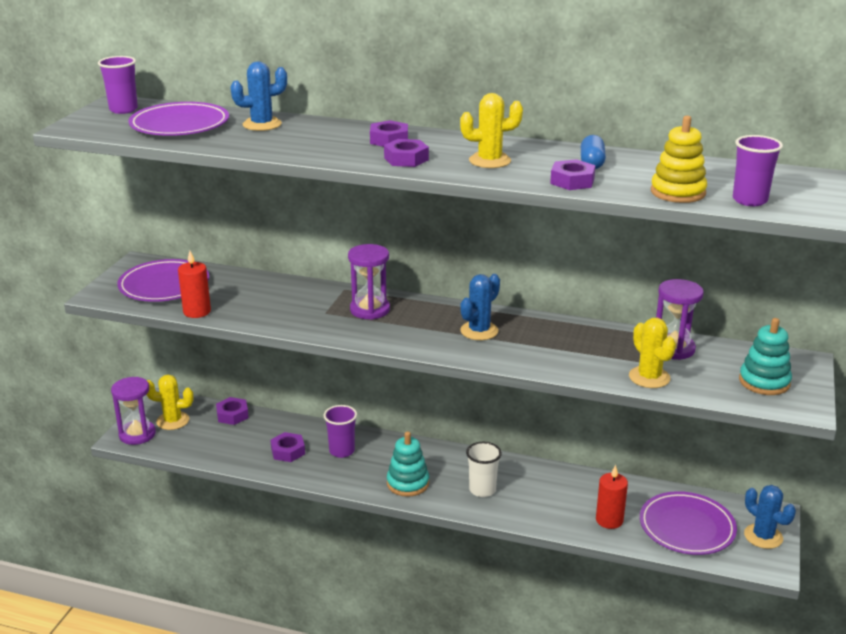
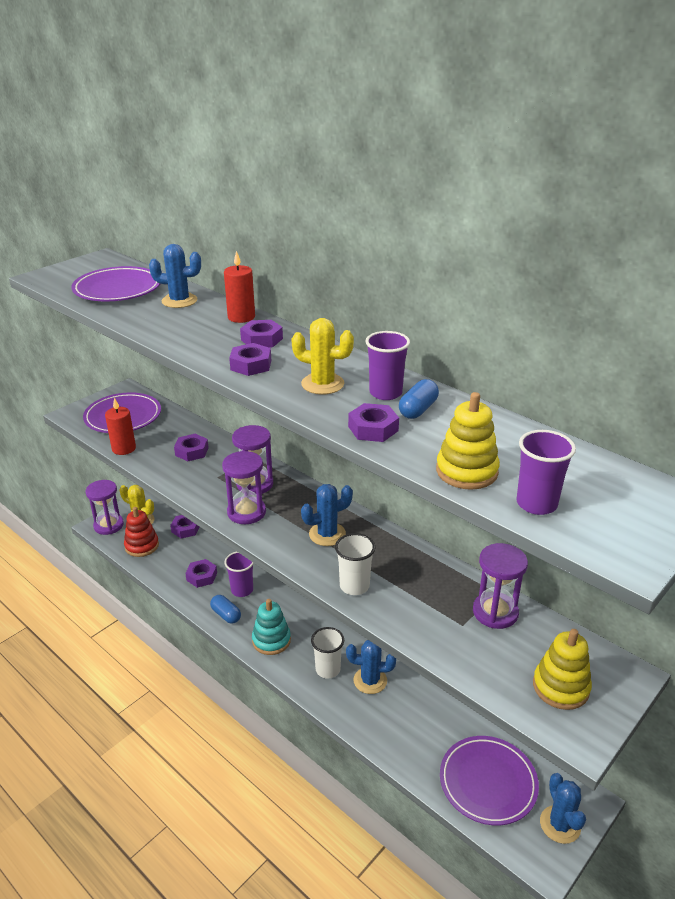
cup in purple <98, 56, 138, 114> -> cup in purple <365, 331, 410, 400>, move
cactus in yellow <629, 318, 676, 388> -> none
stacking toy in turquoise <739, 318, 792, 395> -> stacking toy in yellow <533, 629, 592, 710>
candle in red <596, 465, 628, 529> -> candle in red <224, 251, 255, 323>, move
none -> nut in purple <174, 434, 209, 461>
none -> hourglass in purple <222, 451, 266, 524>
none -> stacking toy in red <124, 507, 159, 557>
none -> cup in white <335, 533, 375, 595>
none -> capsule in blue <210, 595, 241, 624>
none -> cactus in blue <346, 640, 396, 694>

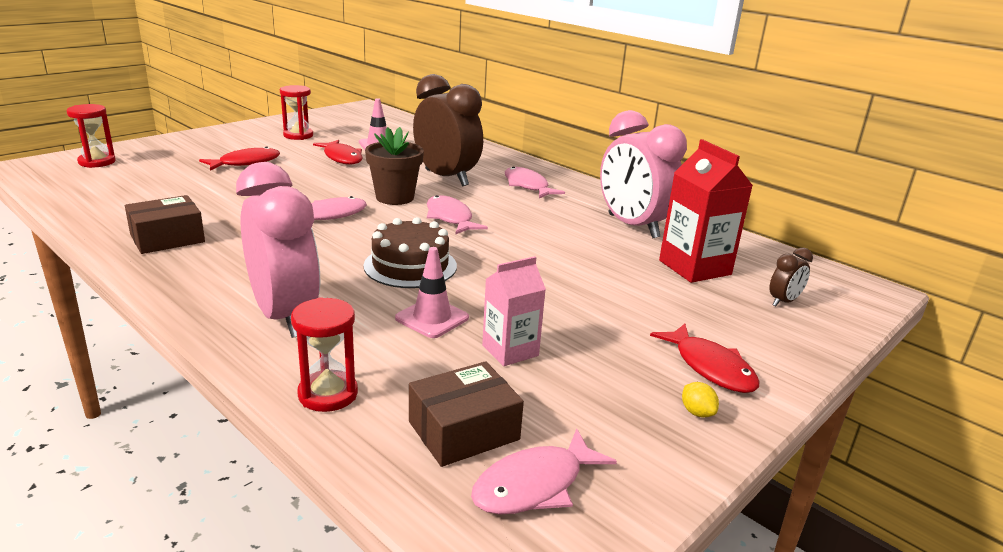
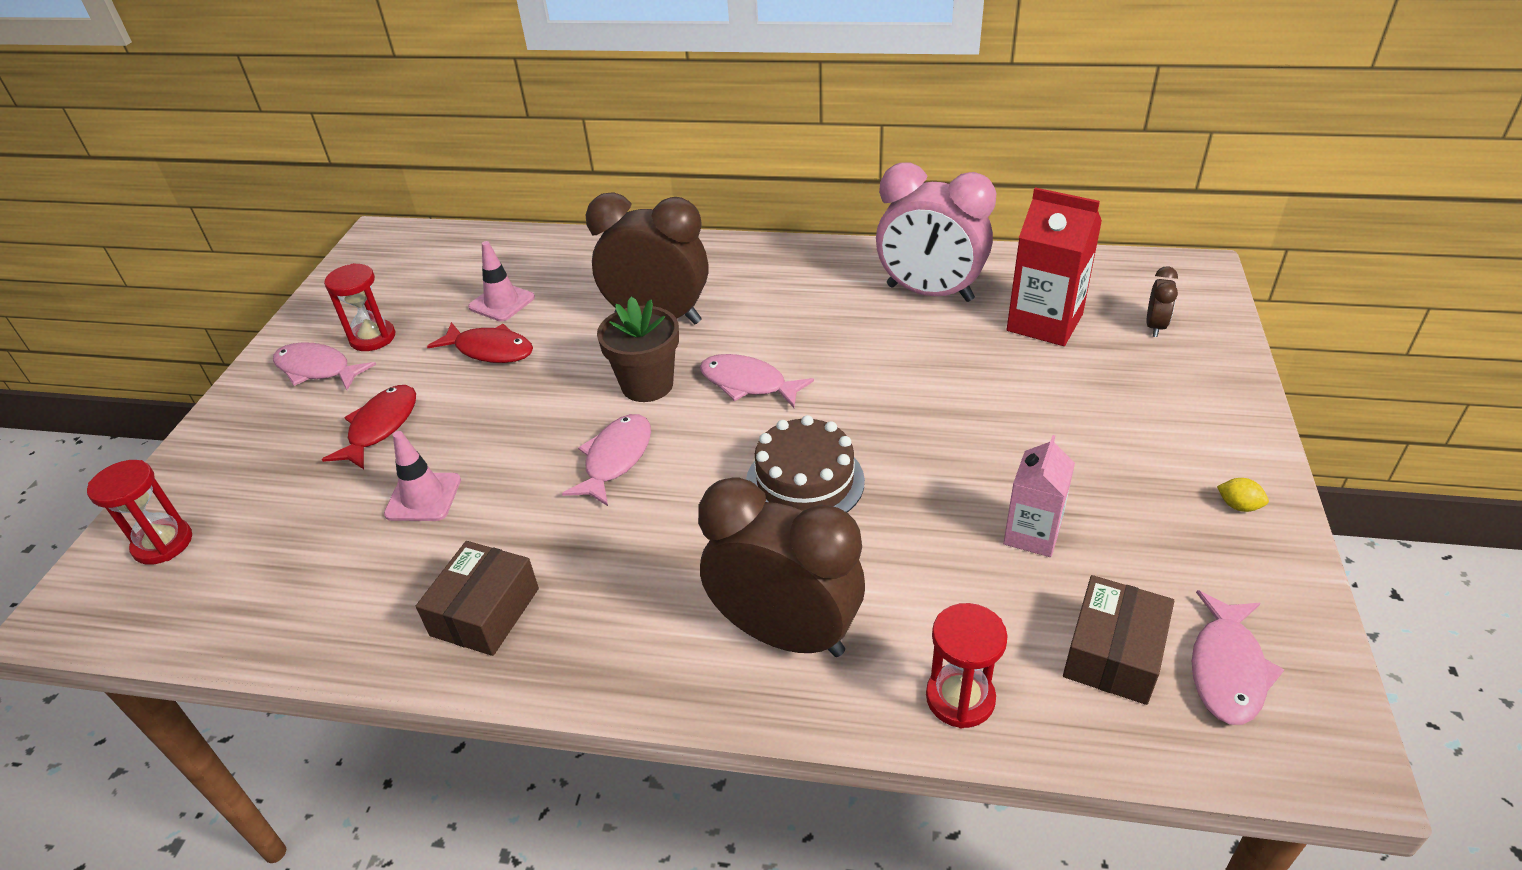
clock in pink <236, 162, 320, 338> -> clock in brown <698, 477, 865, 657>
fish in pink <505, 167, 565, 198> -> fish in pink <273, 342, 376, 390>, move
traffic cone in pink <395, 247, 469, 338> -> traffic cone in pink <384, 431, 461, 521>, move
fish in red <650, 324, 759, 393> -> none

+ + + + +

→ Exercise goal: Please copy every record above exactly, but leave the pictures out.

→ Exercise output:
cup in purple <98, 56, 138, 114> -> cup in purple <365, 331, 410, 400>, move
cactus in yellow <629, 318, 676, 388> -> none
stacking toy in turquoise <739, 318, 792, 395> -> stacking toy in yellow <533, 629, 592, 710>
candle in red <596, 465, 628, 529> -> candle in red <224, 251, 255, 323>, move
none -> nut in purple <174, 434, 209, 461>
none -> hourglass in purple <222, 451, 266, 524>
none -> stacking toy in red <124, 507, 159, 557>
none -> cup in white <335, 533, 375, 595>
none -> capsule in blue <210, 595, 241, 624>
none -> cactus in blue <346, 640, 396, 694>

clock in pink <236, 162, 320, 338> -> clock in brown <698, 477, 865, 657>
fish in pink <505, 167, 565, 198> -> fish in pink <273, 342, 376, 390>, move
traffic cone in pink <395, 247, 469, 338> -> traffic cone in pink <384, 431, 461, 521>, move
fish in red <650, 324, 759, 393> -> none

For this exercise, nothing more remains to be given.